» INSTRUCTIONS FOR THE TASK
Nothing but the lines below between the line holding "gray square: (332, 317) -> (285, 330), moved" and the line holding "brown circle: (62, 143) -> (93, 272), moved", inclusive, should appear in the answer, each set down exactly.

» INPUT
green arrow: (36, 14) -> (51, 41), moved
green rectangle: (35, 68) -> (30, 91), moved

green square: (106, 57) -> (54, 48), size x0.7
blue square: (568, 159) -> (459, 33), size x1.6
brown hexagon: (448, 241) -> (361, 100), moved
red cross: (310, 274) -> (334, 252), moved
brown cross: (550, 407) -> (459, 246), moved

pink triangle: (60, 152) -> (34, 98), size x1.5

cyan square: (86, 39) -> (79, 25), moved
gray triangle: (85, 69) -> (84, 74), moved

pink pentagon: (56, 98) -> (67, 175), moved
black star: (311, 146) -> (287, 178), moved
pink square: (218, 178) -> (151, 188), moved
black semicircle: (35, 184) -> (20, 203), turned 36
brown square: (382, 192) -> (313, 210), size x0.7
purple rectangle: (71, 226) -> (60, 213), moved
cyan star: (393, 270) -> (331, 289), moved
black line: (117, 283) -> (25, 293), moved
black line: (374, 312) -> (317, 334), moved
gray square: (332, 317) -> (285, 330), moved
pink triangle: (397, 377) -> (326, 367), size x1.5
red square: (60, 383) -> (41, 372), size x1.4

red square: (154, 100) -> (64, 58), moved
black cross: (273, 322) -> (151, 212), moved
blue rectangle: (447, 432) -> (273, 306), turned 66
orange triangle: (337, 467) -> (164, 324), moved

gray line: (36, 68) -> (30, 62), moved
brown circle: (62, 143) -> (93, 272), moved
* * *
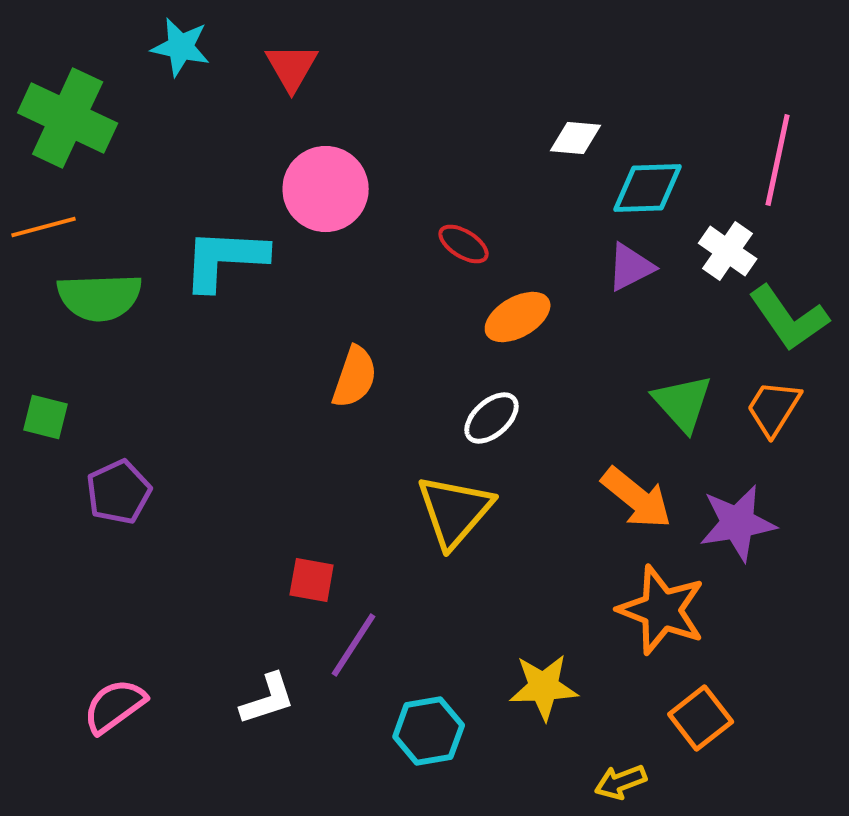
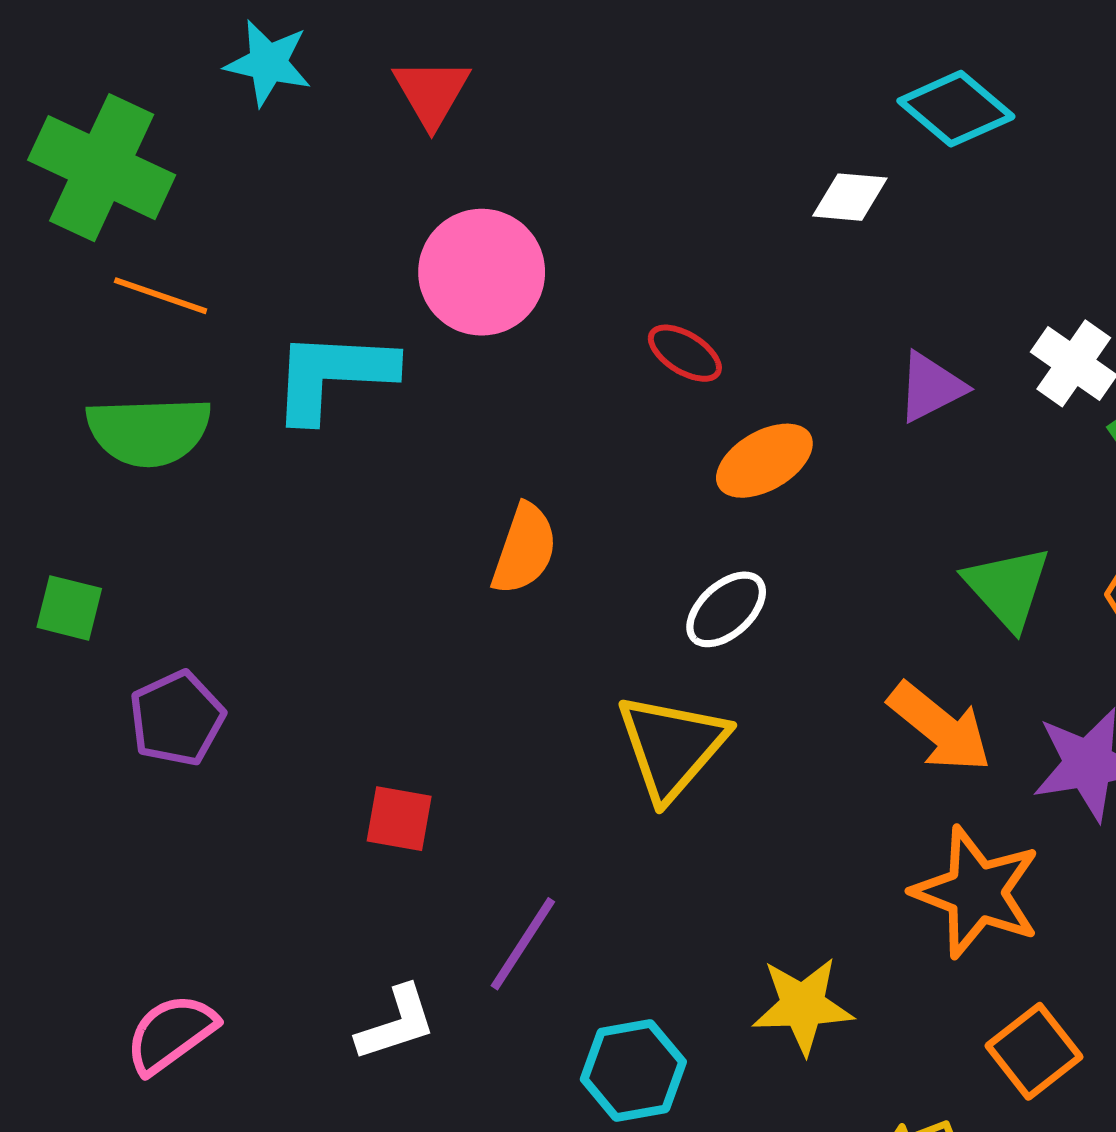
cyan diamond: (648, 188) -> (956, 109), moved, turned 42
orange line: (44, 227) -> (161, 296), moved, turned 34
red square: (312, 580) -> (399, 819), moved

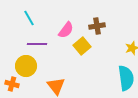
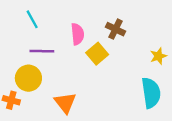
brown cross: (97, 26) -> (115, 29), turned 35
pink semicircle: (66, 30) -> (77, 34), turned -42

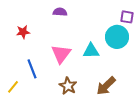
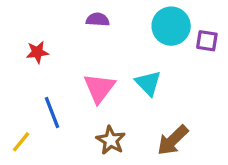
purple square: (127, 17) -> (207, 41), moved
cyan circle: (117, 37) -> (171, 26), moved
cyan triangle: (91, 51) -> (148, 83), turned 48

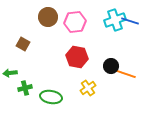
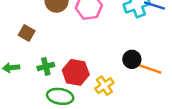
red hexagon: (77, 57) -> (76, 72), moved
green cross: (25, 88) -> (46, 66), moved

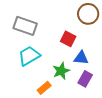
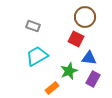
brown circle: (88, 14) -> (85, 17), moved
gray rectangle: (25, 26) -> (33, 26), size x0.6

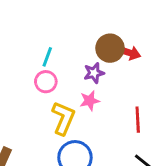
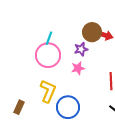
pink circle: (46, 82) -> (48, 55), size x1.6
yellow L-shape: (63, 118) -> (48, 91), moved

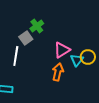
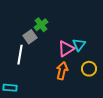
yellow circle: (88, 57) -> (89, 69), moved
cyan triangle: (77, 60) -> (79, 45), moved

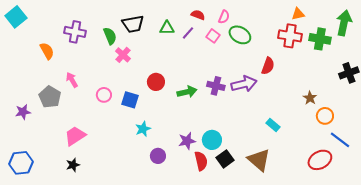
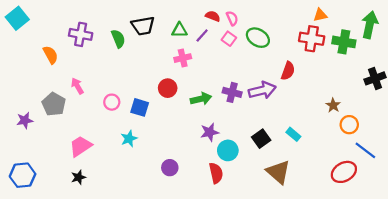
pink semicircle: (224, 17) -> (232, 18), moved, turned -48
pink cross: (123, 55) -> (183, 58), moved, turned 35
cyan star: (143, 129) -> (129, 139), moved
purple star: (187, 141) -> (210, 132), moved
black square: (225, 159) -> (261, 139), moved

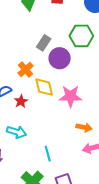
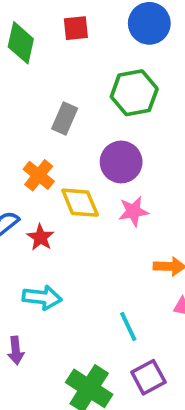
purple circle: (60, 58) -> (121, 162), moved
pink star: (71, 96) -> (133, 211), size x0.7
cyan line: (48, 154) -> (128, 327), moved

» ANSWER BELOW
gray square: (332, 317) -> (285, 330), moved
pink triangle: (397, 377) -> (326, 367), size x1.5
red square: (60, 383) -> (41, 372), size x1.4

red square: (154, 100) -> (64, 58), moved
black cross: (273, 322) -> (151, 212), moved
blue rectangle: (447, 432) -> (273, 306), turned 66
orange triangle: (337, 467) -> (164, 324), moved

gray line: (36, 68) -> (30, 62), moved
brown circle: (62, 143) -> (93, 272), moved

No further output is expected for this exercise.